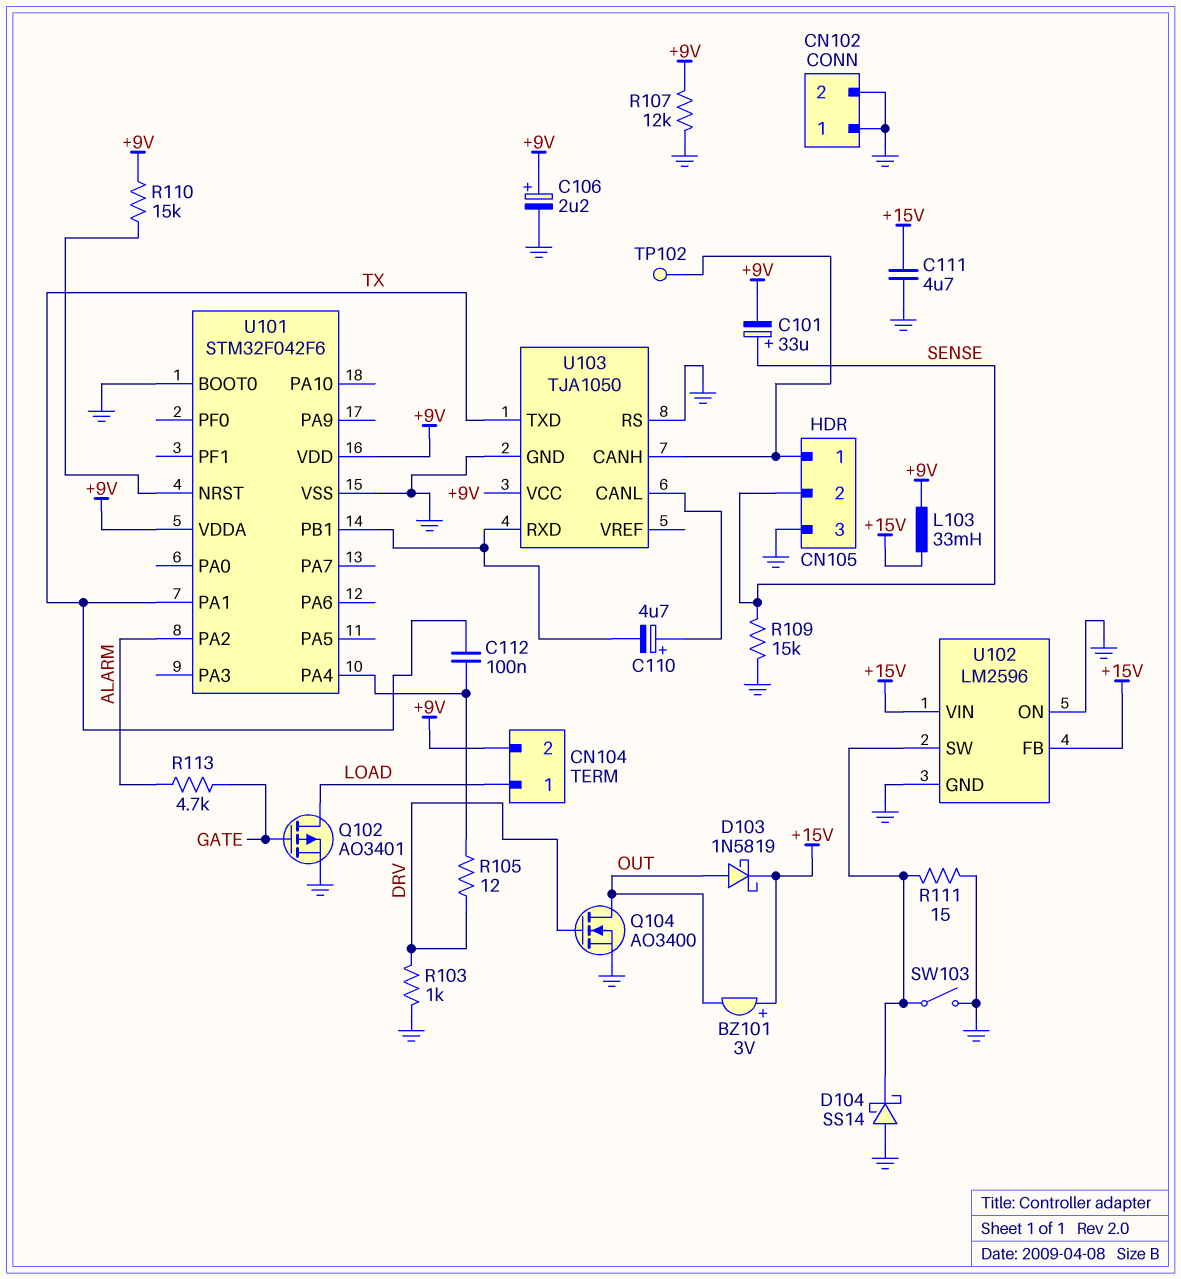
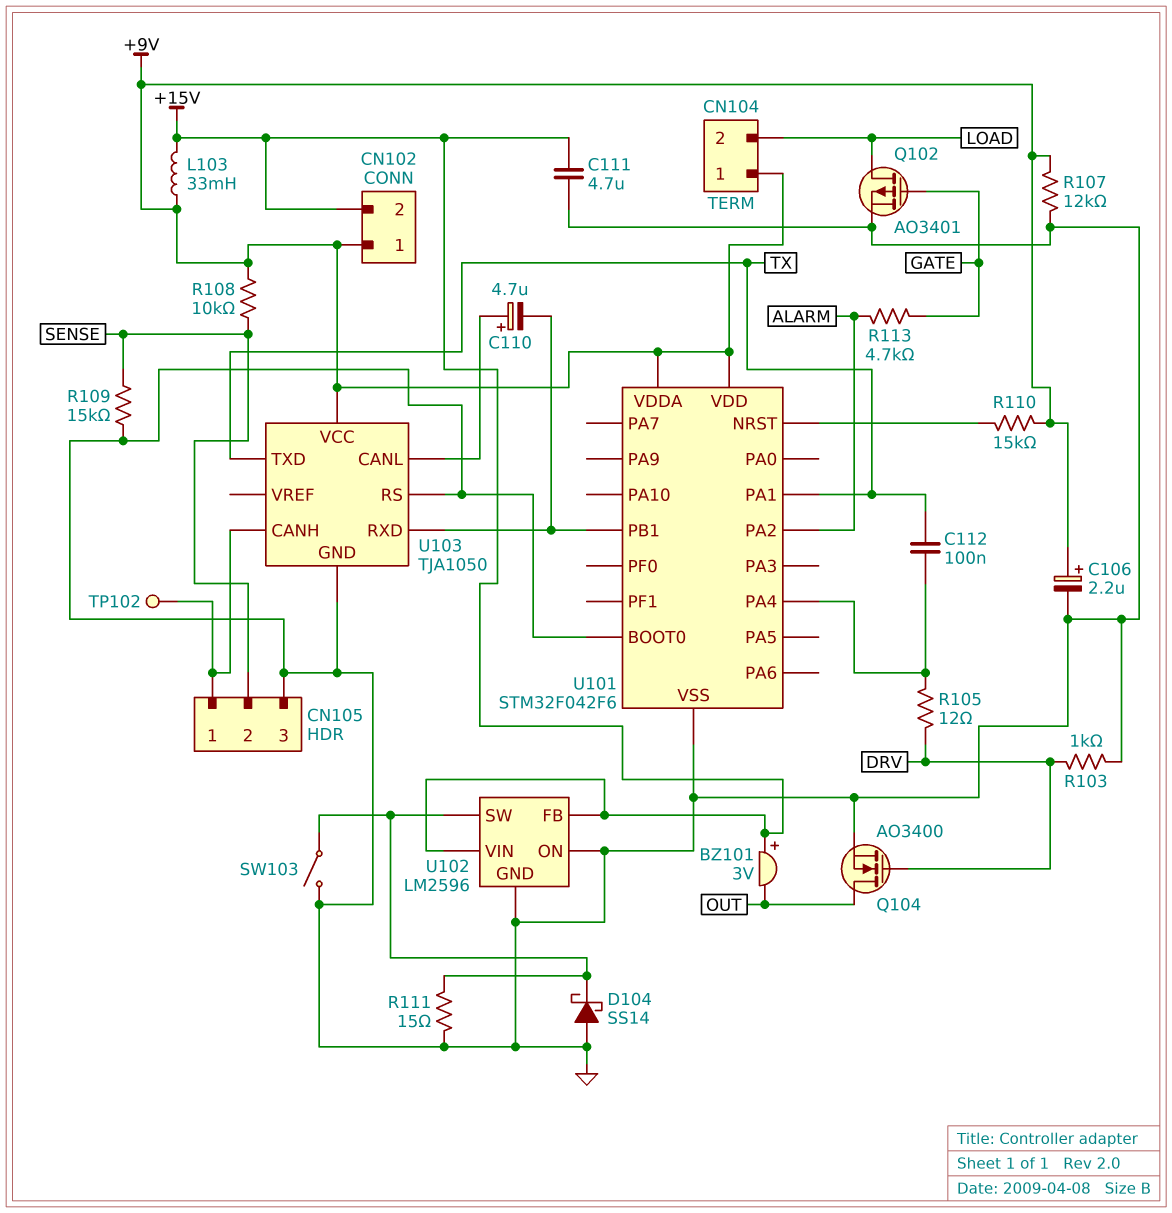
C101: 33uF (plus SENSE, minus +9V) -> none
CN102 pin 1: GND -> +9V
CN102 pin 2: GND -> +15V
CN104 pin 1: LOAD -> +9V
CN104 pin 2: +9V -> LOAD
D103: schottky 1N5819 (A OUT, K +15V) -> none
R108: none -> 10k (+9V, SENSE)

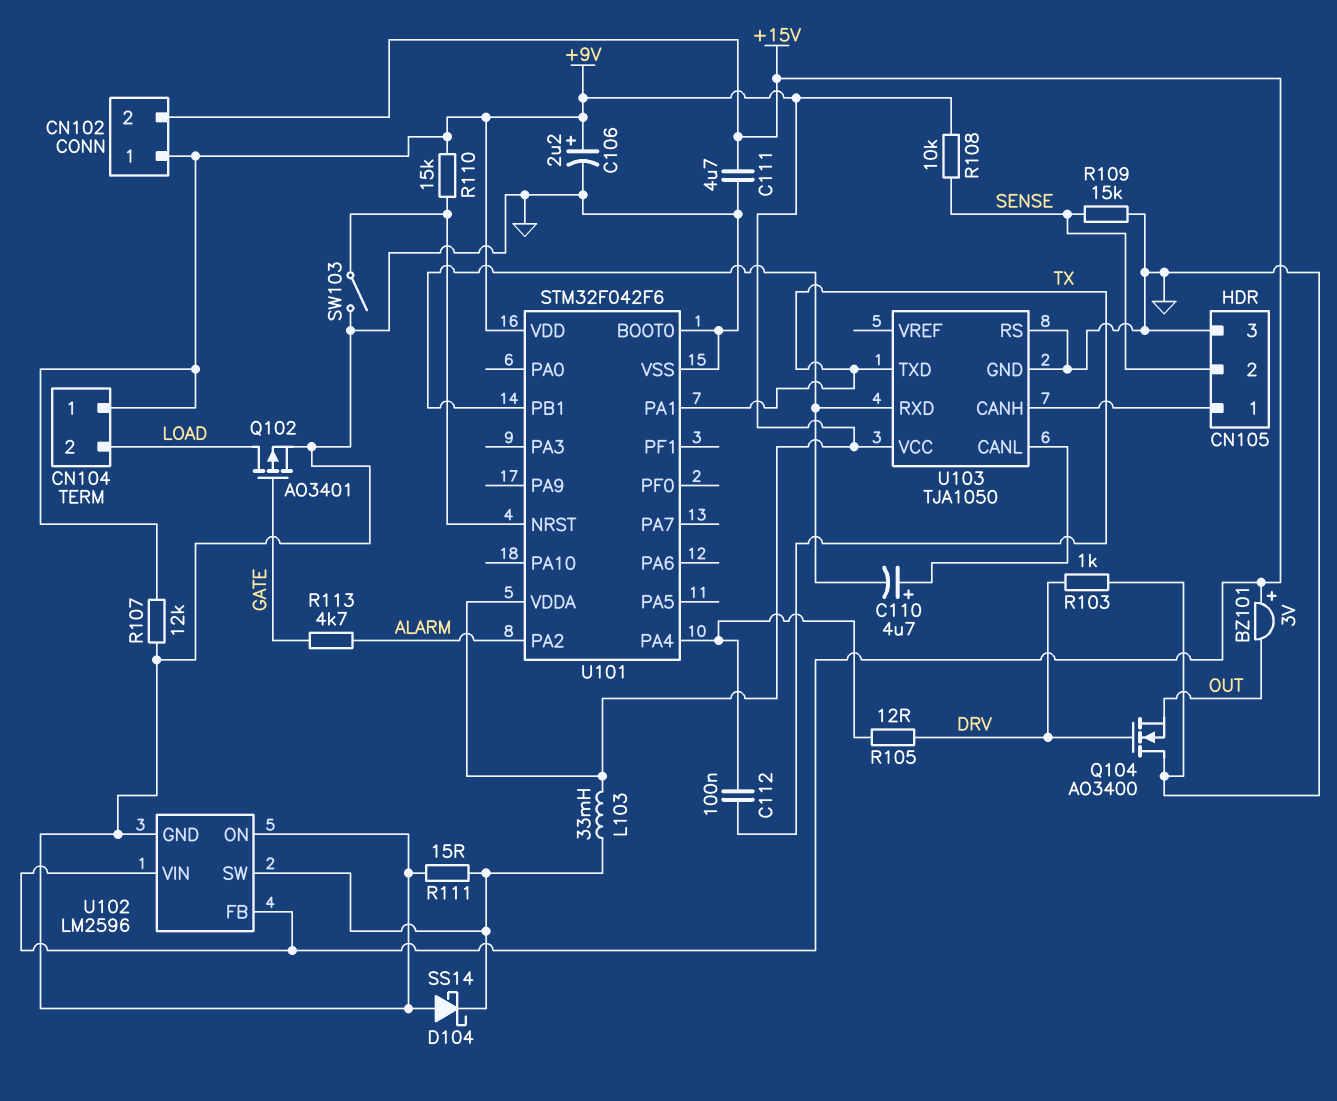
L103: 33mH (+9V, +15V) -> 33mH (+9V, U102/SW)
Q104: NMOS AO3400 (G DRV, D OUT, S GND) -> NMOS AO3400 (G DRV, D GND, S OUT)
SW103: switch (GND, U102/SW) -> switch (GND, U101/NRST)
TP102: test point (CN105/1) -> none

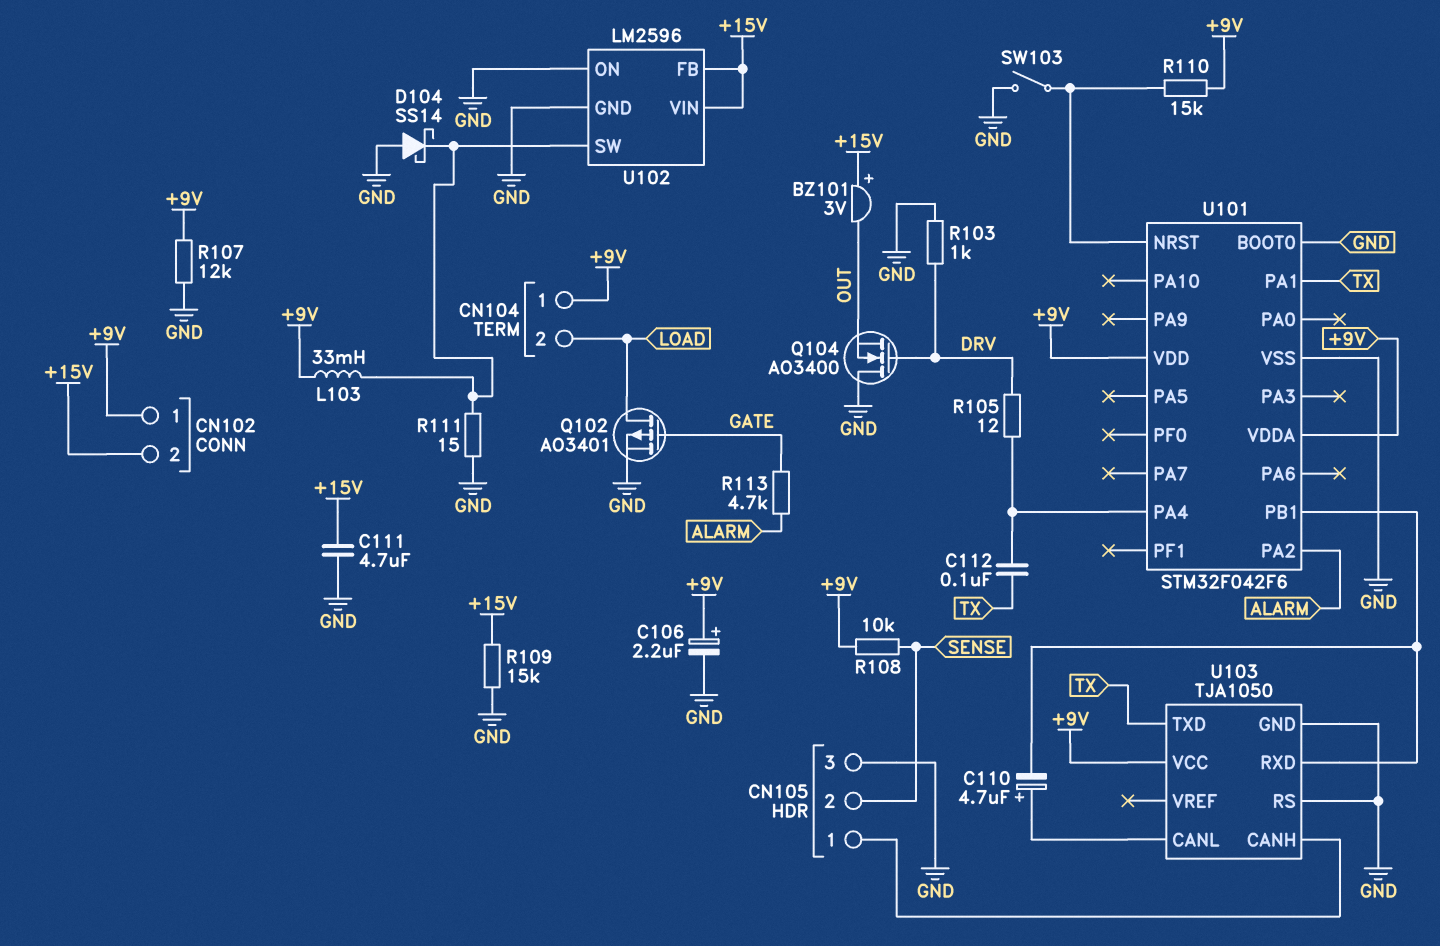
R109: 15k (GND, SENSE) -> 15k (+15V, GND)

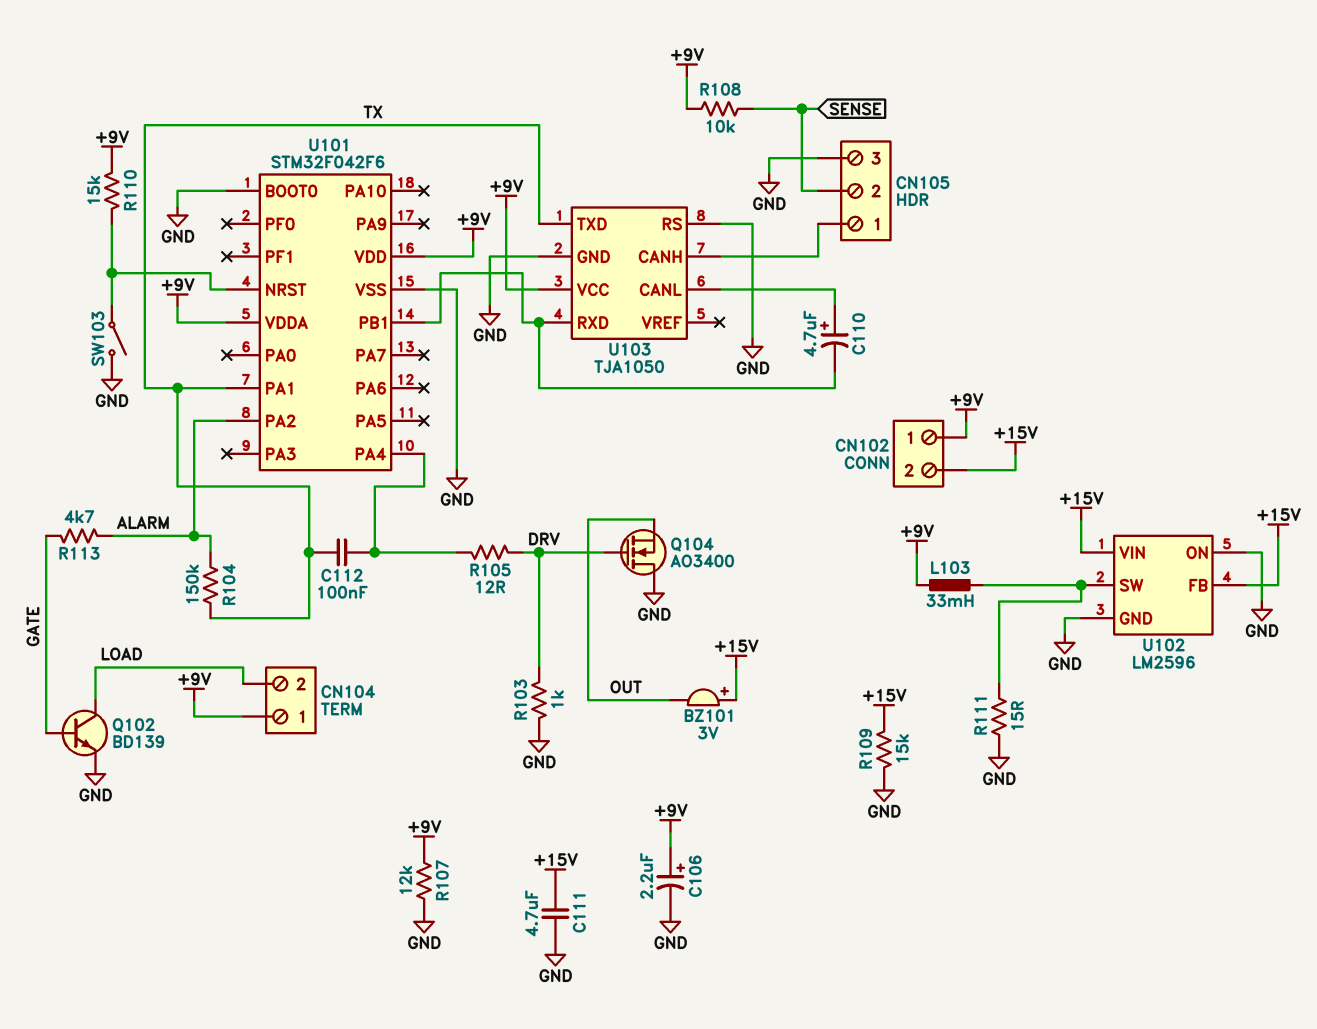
D104: schottky SS14 (A GND, K U102/SW) -> none
Q102: PMOS AO3401 (G GATE, D LOAD, S GND) -> NPN BD139 (B GATE, C LOAD, E GND)
R104: none -> 150k (ALARM, TX)

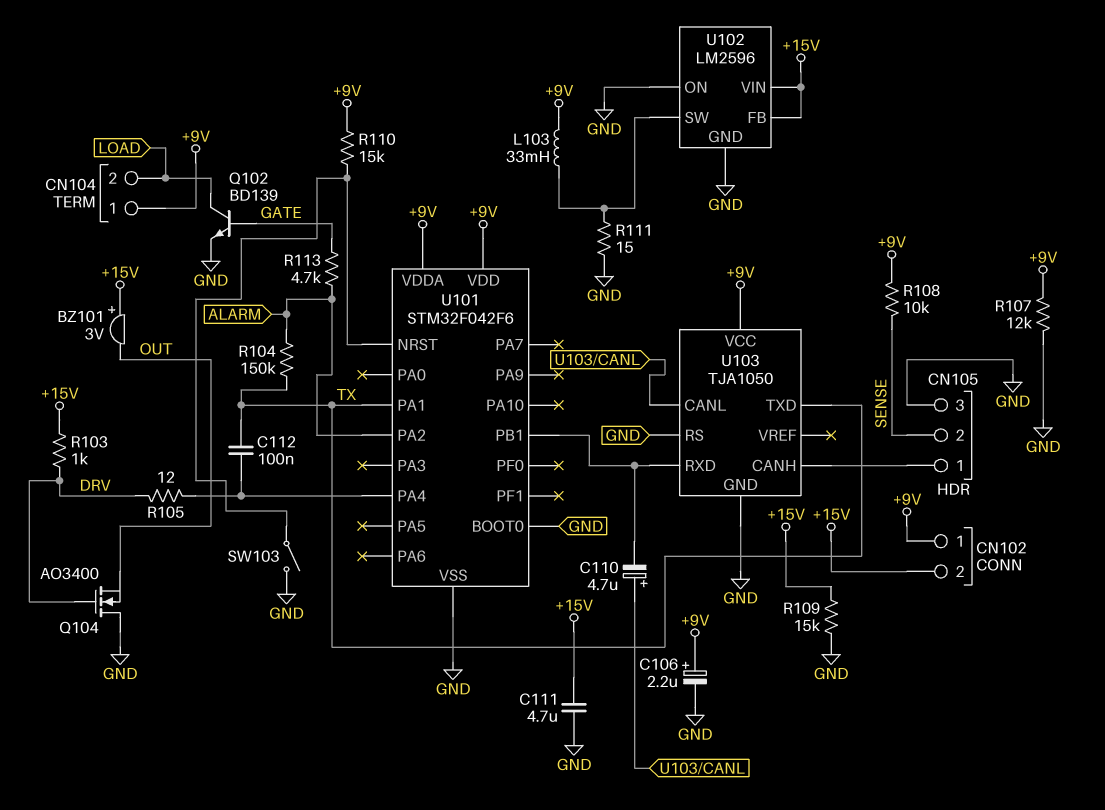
R103: 1k (DRV, GND) -> 1k (+15V, DRV)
----------------------------------------
The task => Wherever an image appears, omit it; copy the rest of the records exactly.

Solved problem =>
C101: 33uF (plus SENSE, minus +9V) -> none
CN102 pin 1: GND -> +9V
CN102 pin 2: GND -> +15V
CN104 pin 1: LOAD -> +9V
CN104 pin 2: +9V -> LOAD
D103: schottky 1N5819 (A OUT, K +15V) -> none
R108: none -> 10k (+9V, SENSE)

L103: 33mH (+9V, +15V) -> 33mH (+9V, U102/SW)
Q104: NMOS AO3400 (G DRV, D OUT, S GND) -> NMOS AO3400 (G DRV, D GND, S OUT)
SW103: switch (GND, U102/SW) -> switch (GND, U101/NRST)
TP102: test point (CN105/1) -> none

R109: 15k (GND, SENSE) -> 15k (+15V, GND)

D104: schottky SS14 (A GND, K U102/SW) -> none
Q102: PMOS AO3401 (G GATE, D LOAD, S GND) -> NPN BD139 (B GATE, C LOAD, E GND)
R104: none -> 150k (ALARM, TX)

R103: 1k (DRV, GND) -> 1k (+15V, DRV)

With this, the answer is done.